● **Task to carry out**: When a line in the entries below contains the word "RELAY", copy that line.

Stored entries
::::

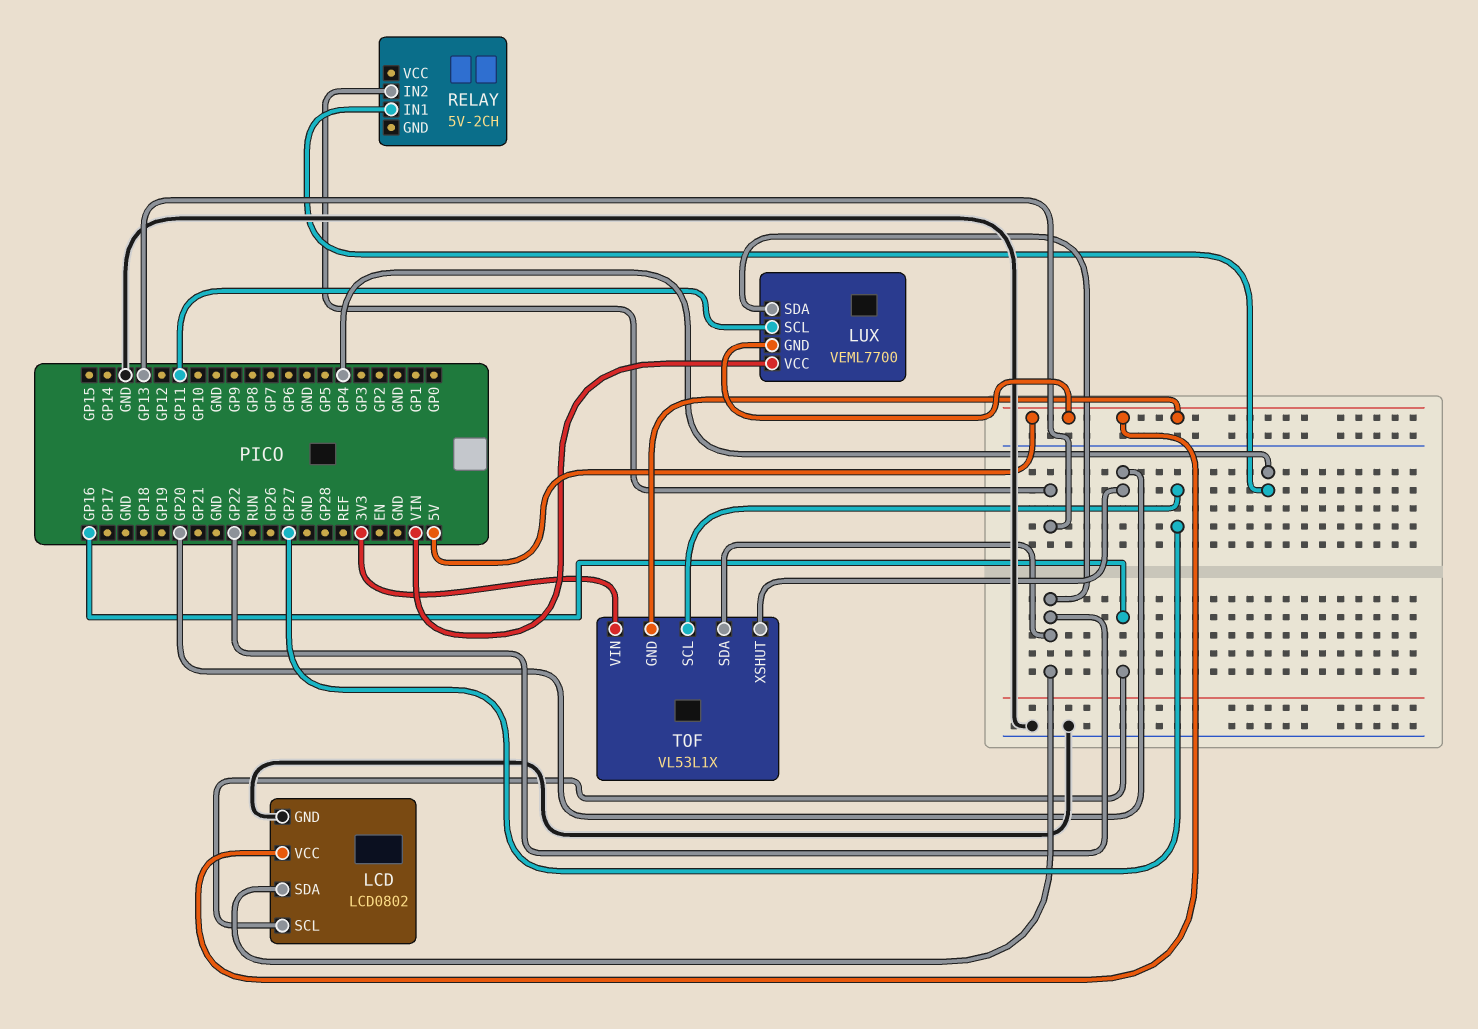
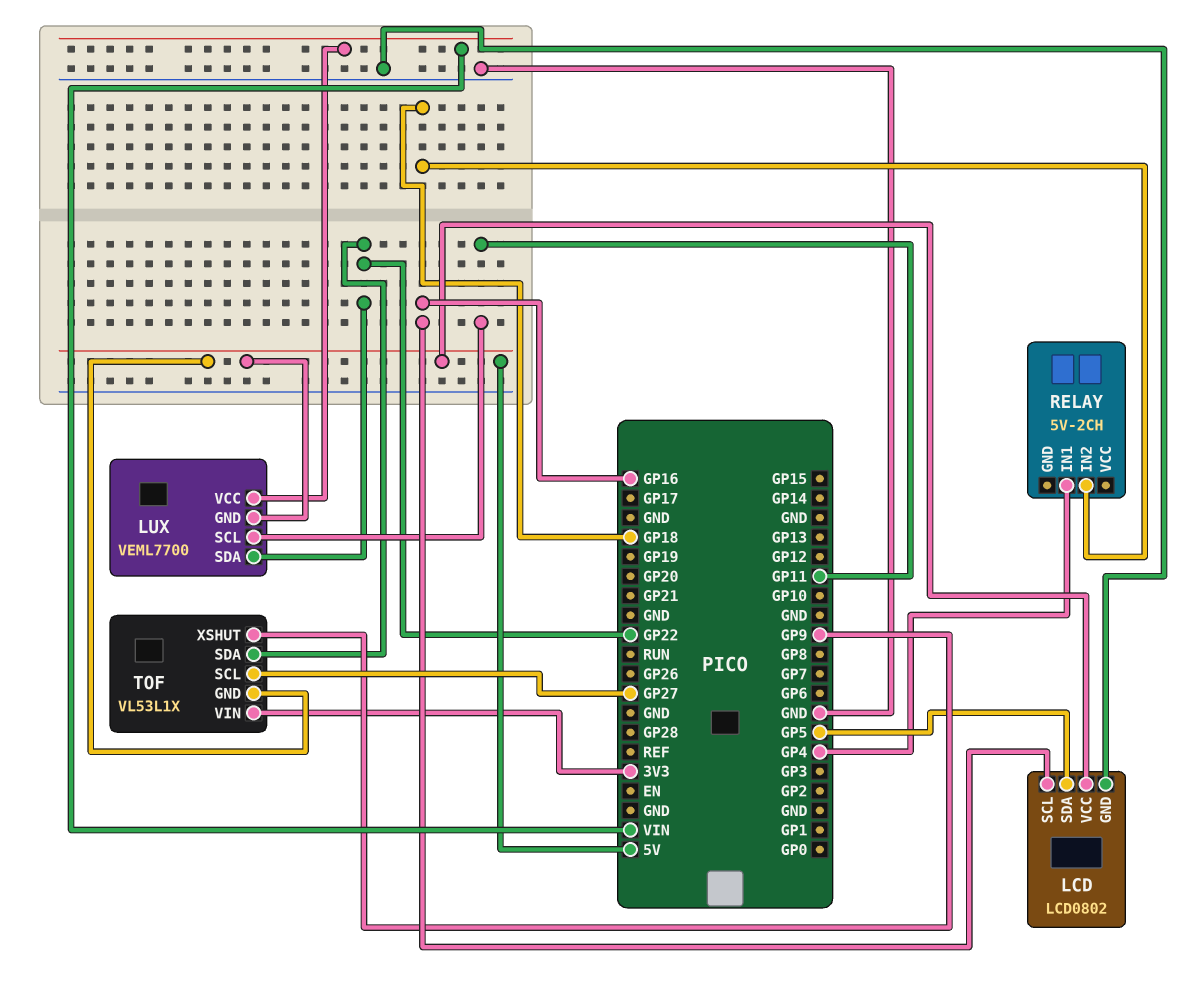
LCD pin SDA: GP22 -> GP5
RELAY pin IN2: GP13 -> GP18
TOF pin XSHUT: GP20 -> GP9

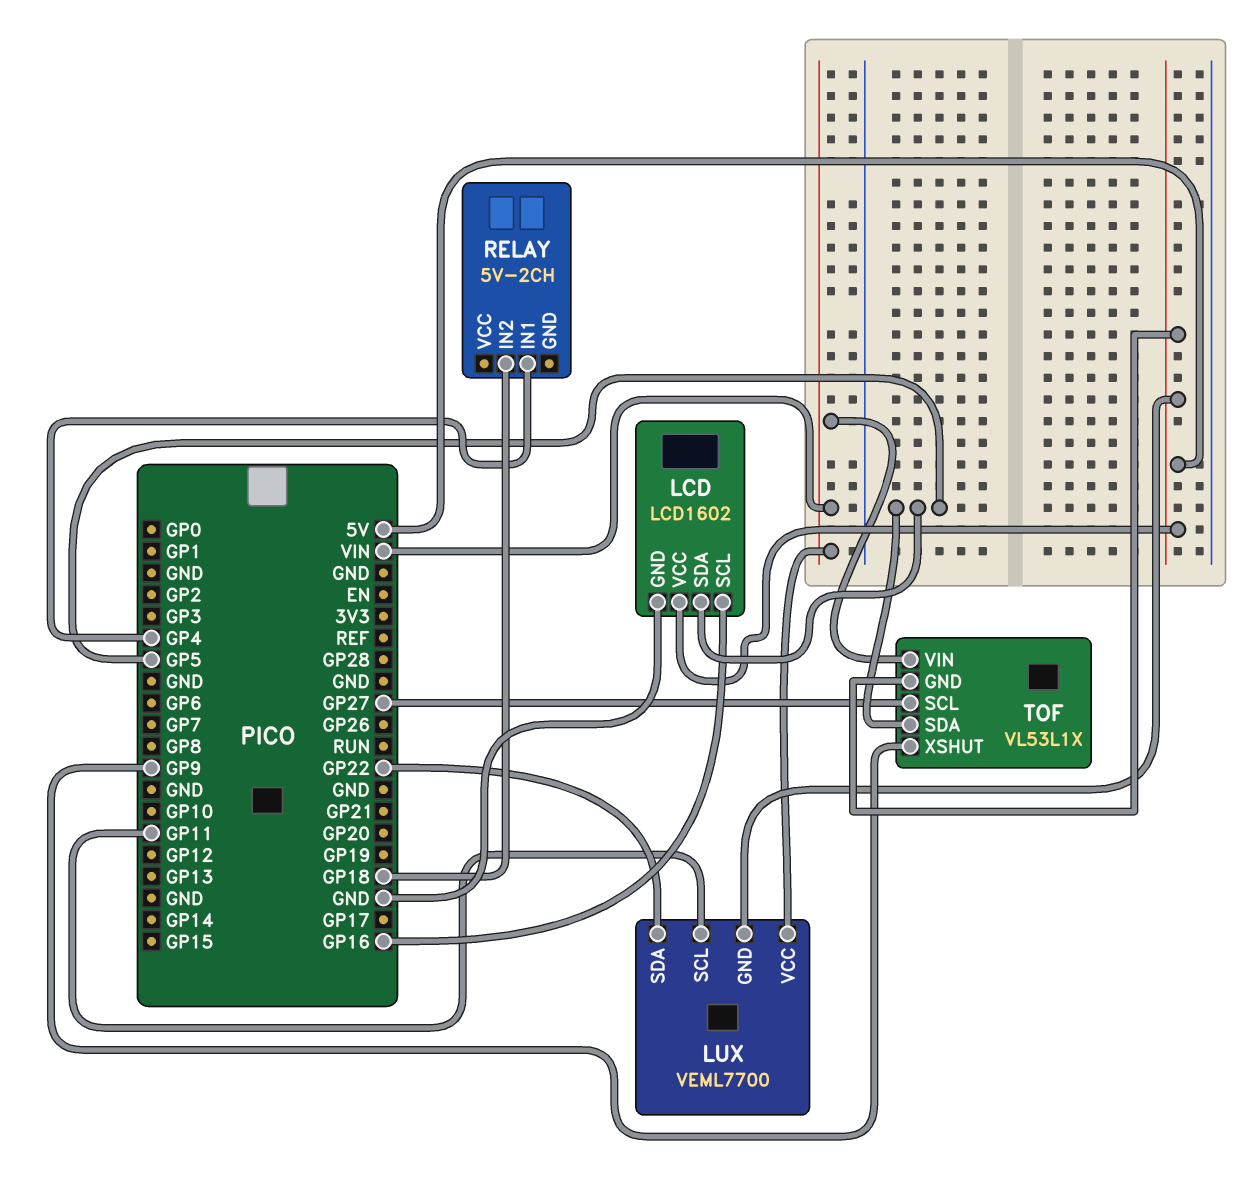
LCD: LCD0802 -> LCD1602
TOF pin SDA: GP22 -> GP5
TOF pin VIN: 3V3 -> VIN

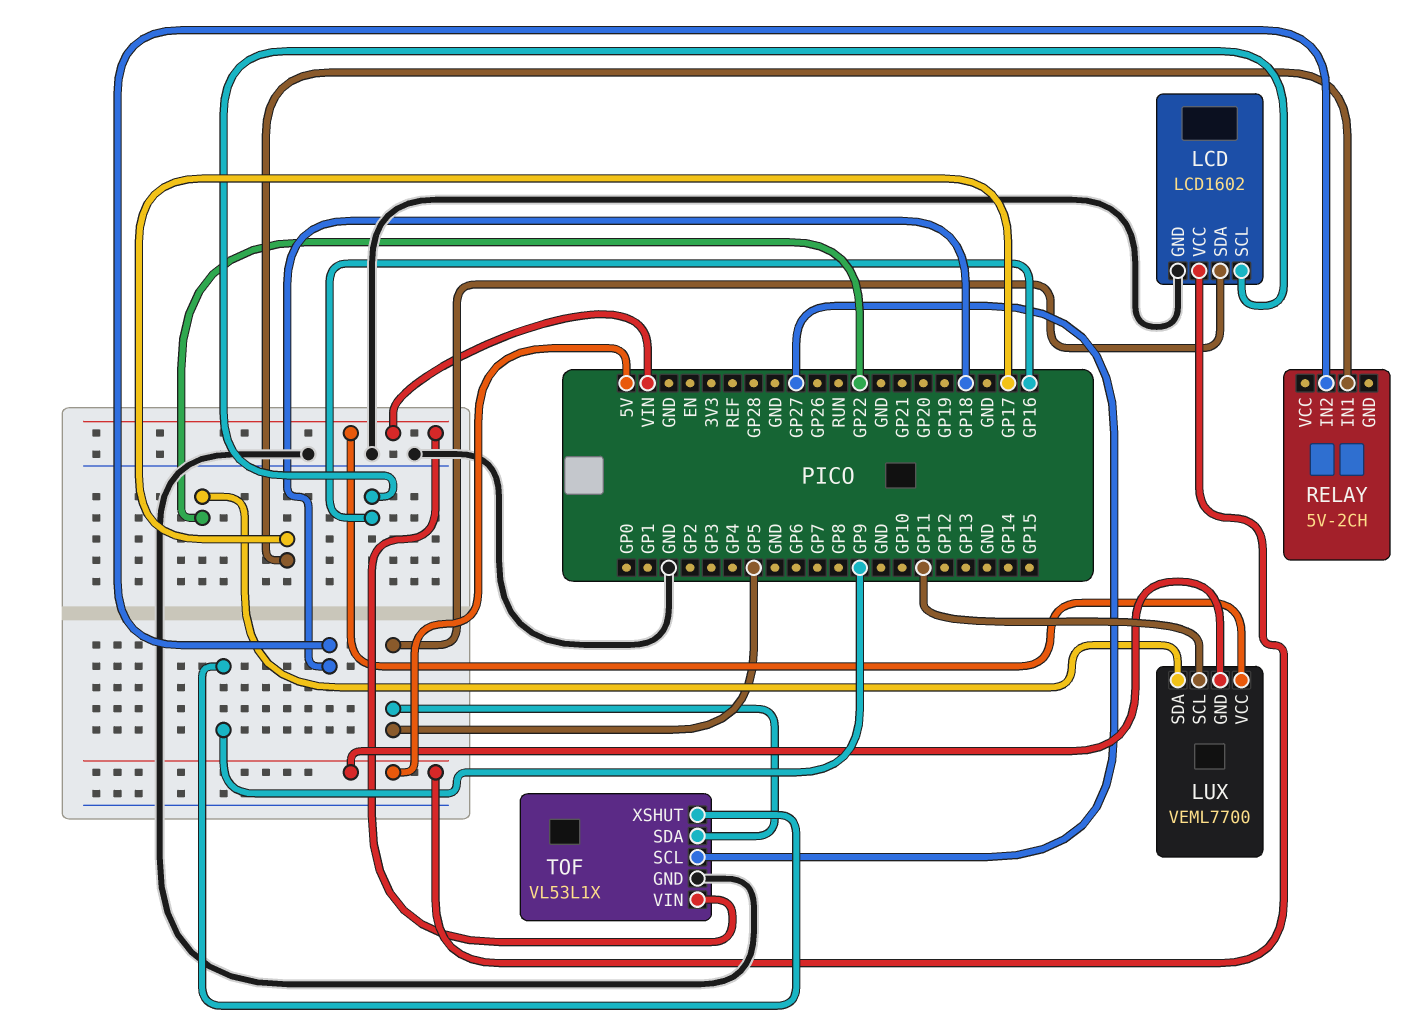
RELAY pin IN1: GP4 -> GP17
TOF pin GND: 5V -> GND

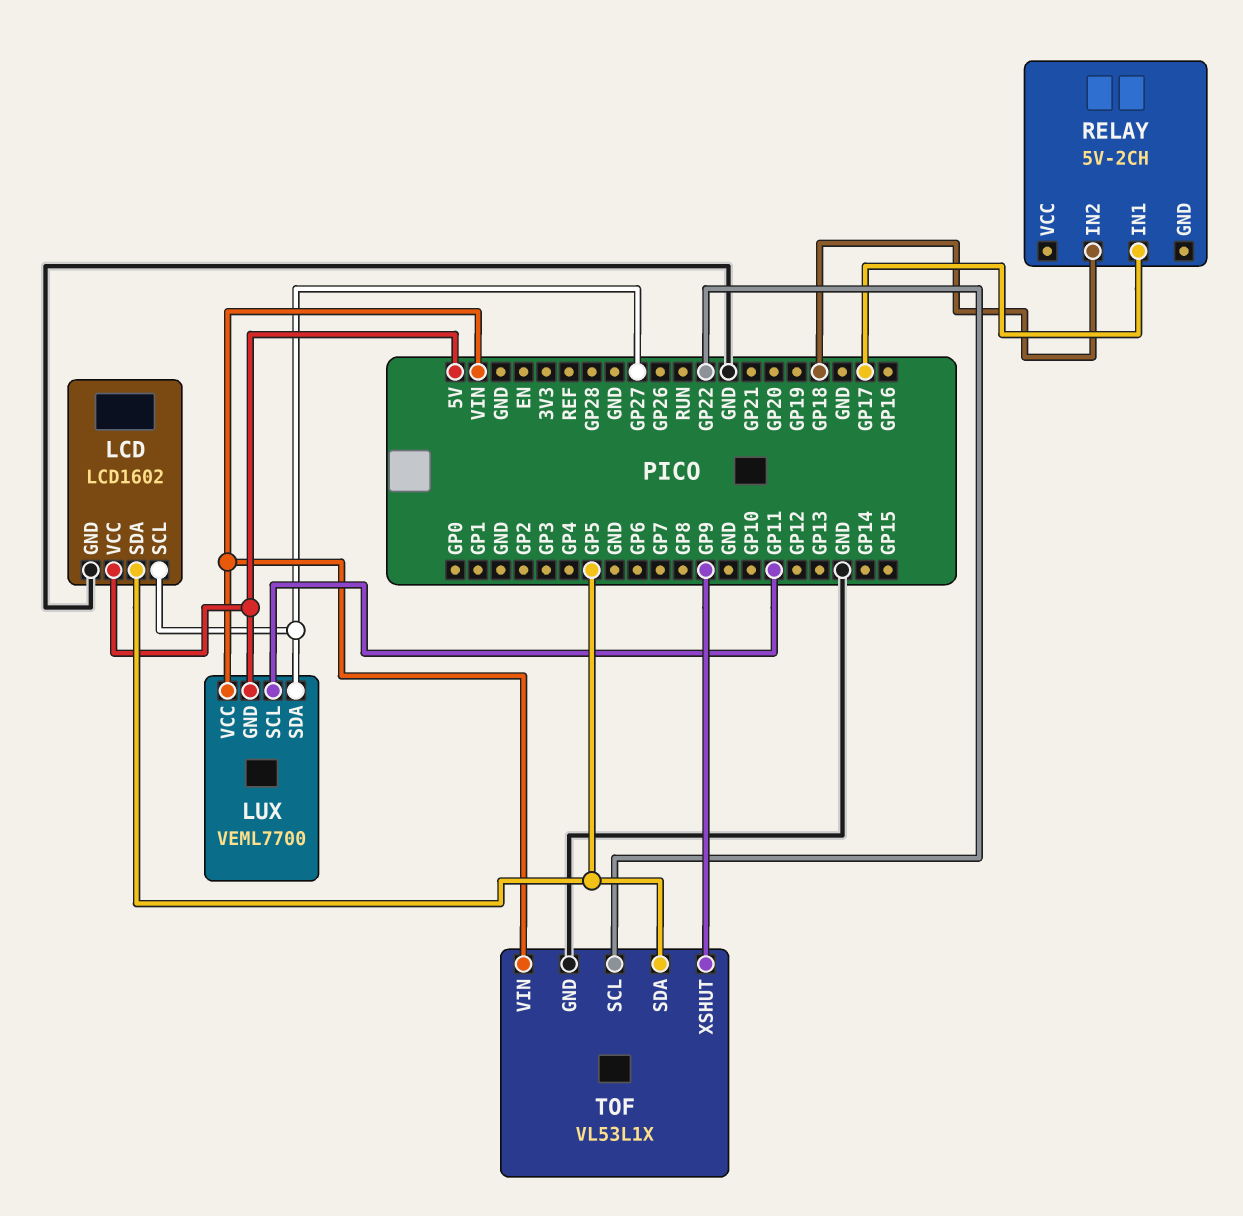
LCD pin SCL: GP16 -> GP27
LUX pin SDA: GP22 -> GP27
TOF pin SCL: GP27 -> GP22

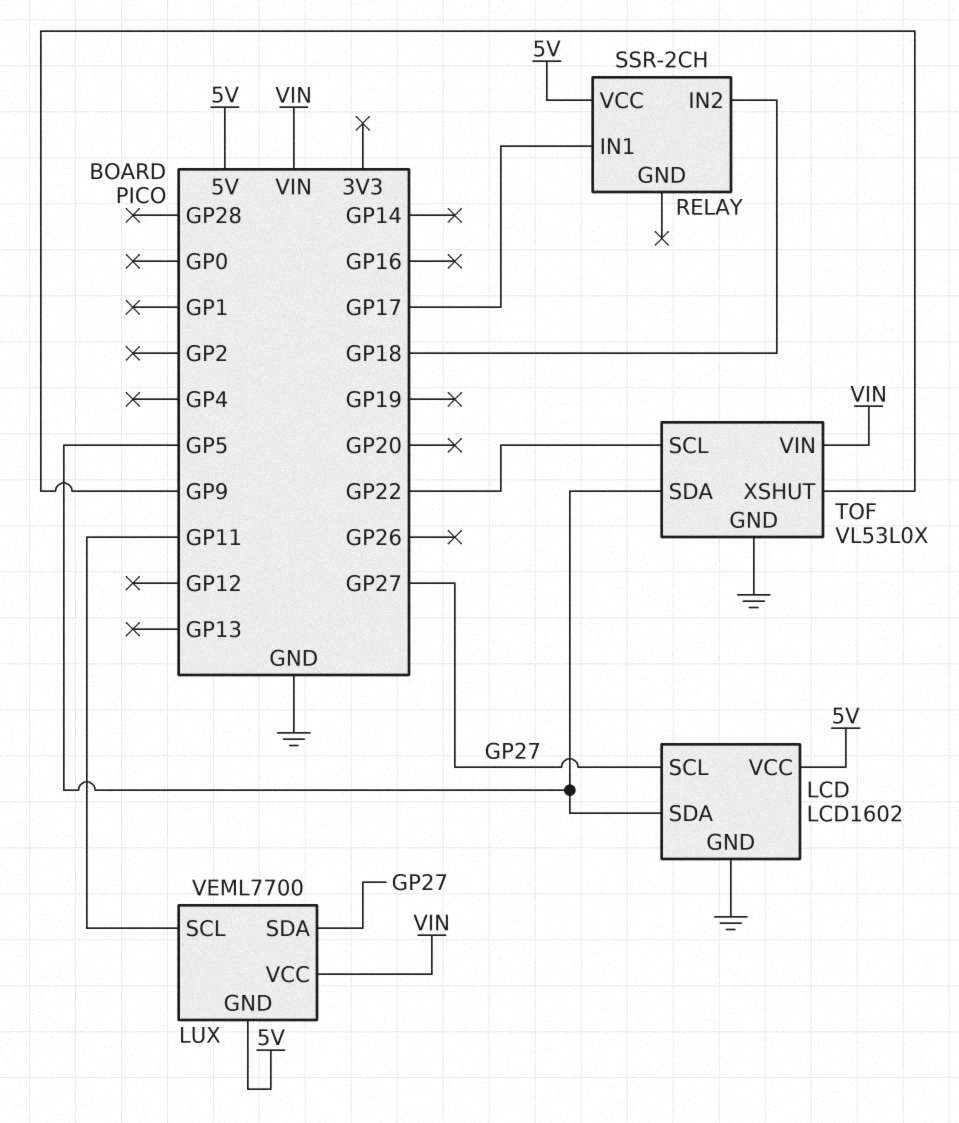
RELAY: 5V-2CH -> SSR-2CH
RELAY pin VCC: none -> 5V
TOF: VL53L1X -> VL53L0X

::::

● **Response to this task**:
RELAY pin IN2: GP13 -> GP18
RELAY pin IN1: GP4 -> GP17
RELAY: 5V-2CH -> SSR-2CH
RELAY pin VCC: none -> 5V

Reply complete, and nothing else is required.